::: RECORDS SUPPLIED :::

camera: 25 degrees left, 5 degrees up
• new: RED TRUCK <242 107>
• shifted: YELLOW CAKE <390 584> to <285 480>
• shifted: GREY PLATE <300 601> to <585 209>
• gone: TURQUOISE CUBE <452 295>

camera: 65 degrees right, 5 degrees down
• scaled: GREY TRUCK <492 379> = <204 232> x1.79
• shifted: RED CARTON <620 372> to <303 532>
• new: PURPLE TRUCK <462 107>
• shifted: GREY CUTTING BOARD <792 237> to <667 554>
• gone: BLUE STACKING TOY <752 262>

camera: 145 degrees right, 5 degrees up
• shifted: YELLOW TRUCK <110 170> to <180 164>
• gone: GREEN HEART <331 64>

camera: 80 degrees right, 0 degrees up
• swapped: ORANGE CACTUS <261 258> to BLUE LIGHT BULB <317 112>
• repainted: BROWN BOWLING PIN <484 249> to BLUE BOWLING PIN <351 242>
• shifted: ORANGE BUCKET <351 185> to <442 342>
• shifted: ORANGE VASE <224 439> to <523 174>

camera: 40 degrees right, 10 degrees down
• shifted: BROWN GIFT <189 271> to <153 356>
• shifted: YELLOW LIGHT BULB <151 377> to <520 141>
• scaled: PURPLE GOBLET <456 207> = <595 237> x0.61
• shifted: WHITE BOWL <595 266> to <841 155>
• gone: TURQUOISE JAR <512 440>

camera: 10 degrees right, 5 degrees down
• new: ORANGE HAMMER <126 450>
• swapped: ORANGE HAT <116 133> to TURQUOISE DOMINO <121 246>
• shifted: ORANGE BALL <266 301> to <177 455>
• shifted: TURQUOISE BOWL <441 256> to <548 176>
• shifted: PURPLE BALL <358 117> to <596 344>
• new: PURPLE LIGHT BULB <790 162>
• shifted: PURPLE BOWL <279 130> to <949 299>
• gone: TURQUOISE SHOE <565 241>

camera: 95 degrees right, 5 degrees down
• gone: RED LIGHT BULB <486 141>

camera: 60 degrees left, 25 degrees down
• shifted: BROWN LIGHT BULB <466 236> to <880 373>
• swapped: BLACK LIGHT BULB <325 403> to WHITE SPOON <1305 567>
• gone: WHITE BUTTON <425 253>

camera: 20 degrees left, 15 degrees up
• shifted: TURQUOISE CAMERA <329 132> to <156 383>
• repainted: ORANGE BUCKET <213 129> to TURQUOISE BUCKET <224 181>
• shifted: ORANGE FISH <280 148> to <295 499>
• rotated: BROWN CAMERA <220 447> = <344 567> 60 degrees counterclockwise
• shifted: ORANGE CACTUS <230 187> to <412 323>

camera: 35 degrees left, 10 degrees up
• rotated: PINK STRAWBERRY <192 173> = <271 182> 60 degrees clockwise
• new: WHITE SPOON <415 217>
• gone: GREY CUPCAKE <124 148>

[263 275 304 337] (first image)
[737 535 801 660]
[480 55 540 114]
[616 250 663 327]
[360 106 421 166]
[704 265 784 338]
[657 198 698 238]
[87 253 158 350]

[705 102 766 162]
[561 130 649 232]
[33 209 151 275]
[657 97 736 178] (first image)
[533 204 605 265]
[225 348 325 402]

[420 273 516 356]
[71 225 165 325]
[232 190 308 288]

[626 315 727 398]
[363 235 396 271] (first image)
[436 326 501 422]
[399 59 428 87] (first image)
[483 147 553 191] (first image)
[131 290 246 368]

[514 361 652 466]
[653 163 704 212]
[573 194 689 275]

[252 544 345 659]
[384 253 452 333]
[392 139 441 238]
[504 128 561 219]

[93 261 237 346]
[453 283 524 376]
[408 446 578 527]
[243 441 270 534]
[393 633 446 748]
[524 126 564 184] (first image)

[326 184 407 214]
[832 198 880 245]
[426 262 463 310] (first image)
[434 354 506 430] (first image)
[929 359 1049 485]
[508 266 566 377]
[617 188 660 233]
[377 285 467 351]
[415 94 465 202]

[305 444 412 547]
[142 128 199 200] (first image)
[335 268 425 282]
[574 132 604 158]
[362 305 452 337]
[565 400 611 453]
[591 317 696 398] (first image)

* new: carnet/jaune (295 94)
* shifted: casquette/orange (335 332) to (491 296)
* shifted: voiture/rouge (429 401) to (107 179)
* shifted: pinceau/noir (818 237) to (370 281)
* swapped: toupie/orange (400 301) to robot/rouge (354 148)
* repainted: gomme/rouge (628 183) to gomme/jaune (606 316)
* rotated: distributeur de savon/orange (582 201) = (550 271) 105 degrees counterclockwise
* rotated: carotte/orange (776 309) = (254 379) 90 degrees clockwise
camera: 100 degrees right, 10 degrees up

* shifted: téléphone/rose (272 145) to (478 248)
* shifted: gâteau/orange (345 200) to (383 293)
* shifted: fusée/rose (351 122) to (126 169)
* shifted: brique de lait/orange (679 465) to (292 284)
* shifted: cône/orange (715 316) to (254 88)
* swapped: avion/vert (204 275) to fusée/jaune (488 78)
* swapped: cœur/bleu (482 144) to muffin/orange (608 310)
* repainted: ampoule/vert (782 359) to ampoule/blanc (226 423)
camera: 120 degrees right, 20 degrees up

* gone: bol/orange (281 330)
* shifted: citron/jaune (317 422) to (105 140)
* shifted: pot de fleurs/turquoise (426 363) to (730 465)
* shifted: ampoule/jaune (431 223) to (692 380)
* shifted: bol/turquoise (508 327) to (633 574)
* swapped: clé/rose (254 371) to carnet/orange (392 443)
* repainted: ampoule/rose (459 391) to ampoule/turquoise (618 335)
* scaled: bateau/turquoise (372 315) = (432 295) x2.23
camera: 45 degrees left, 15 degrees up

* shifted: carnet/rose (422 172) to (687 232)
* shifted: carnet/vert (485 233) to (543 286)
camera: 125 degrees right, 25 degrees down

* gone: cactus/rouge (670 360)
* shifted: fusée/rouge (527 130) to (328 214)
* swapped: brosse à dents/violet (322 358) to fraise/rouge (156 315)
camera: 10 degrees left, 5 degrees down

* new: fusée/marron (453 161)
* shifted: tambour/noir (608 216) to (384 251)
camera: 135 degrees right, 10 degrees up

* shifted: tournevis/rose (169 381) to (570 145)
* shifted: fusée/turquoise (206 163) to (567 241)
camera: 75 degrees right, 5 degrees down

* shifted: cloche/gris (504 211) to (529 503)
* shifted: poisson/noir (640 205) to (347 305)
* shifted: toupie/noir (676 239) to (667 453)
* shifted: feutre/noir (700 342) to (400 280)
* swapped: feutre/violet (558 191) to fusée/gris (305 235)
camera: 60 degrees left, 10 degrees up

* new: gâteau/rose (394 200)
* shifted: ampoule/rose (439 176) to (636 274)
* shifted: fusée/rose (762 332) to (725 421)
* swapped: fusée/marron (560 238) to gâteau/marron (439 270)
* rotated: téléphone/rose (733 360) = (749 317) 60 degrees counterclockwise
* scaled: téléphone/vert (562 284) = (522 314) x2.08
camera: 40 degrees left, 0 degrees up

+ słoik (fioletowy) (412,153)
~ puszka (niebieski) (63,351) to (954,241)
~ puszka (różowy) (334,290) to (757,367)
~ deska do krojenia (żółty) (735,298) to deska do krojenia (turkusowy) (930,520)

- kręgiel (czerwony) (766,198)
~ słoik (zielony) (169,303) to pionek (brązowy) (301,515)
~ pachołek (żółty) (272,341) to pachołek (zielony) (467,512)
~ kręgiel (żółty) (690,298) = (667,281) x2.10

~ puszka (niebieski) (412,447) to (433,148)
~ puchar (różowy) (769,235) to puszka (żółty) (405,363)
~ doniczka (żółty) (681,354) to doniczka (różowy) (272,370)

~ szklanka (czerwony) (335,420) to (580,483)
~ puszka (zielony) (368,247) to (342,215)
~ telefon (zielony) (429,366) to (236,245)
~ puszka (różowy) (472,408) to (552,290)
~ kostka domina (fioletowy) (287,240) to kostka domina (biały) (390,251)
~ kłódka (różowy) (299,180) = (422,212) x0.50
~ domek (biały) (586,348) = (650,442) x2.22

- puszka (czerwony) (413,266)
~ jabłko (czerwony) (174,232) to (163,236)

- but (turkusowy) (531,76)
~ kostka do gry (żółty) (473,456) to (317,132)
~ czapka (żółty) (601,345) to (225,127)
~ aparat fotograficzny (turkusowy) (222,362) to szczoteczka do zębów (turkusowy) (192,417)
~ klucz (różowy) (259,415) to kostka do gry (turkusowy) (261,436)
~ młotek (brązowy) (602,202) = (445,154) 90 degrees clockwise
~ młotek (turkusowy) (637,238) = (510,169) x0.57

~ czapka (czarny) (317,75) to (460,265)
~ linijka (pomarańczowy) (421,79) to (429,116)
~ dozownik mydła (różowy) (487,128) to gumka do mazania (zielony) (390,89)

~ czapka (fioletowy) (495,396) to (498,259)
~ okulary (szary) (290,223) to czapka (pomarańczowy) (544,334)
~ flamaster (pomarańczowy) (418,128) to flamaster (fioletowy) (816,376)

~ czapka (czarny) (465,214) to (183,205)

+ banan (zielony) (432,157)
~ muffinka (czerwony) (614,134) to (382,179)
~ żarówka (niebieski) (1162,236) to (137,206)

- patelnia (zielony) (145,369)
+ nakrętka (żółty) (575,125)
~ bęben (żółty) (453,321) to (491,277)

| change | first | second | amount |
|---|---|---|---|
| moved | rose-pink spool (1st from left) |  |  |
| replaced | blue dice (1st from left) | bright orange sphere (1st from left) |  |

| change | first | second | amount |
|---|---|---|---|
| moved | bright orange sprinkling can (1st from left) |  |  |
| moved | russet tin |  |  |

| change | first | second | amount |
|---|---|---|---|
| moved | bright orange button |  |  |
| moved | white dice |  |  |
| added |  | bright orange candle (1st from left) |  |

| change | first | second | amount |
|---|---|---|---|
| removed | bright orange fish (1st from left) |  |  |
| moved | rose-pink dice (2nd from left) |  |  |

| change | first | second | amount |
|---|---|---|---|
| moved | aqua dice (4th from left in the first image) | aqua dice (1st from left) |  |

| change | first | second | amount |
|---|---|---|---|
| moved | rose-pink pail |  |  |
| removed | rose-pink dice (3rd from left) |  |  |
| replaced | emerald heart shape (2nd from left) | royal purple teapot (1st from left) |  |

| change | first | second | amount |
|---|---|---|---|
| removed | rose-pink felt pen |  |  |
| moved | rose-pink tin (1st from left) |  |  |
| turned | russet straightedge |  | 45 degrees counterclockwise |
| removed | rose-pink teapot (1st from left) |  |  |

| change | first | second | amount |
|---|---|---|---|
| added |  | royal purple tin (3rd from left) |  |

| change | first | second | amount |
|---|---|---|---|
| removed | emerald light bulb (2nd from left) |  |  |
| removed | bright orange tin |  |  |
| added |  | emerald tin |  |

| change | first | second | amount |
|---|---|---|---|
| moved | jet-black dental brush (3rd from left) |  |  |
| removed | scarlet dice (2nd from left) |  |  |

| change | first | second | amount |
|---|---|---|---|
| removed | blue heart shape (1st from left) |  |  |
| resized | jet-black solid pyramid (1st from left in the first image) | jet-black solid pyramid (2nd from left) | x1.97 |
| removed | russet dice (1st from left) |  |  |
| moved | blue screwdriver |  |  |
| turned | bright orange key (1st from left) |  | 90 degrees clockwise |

:::

TASK DESCRIPTION »
What are the lines, exactly as written above, from the line with "[480 55 540 114]" to the line with "[657 198 698 238]", both included? Output only those.

RESPONSE AREA »
[480 55 540 114]
[616 250 663 327]
[360 106 421 166]
[704 265 784 338]
[657 198 698 238]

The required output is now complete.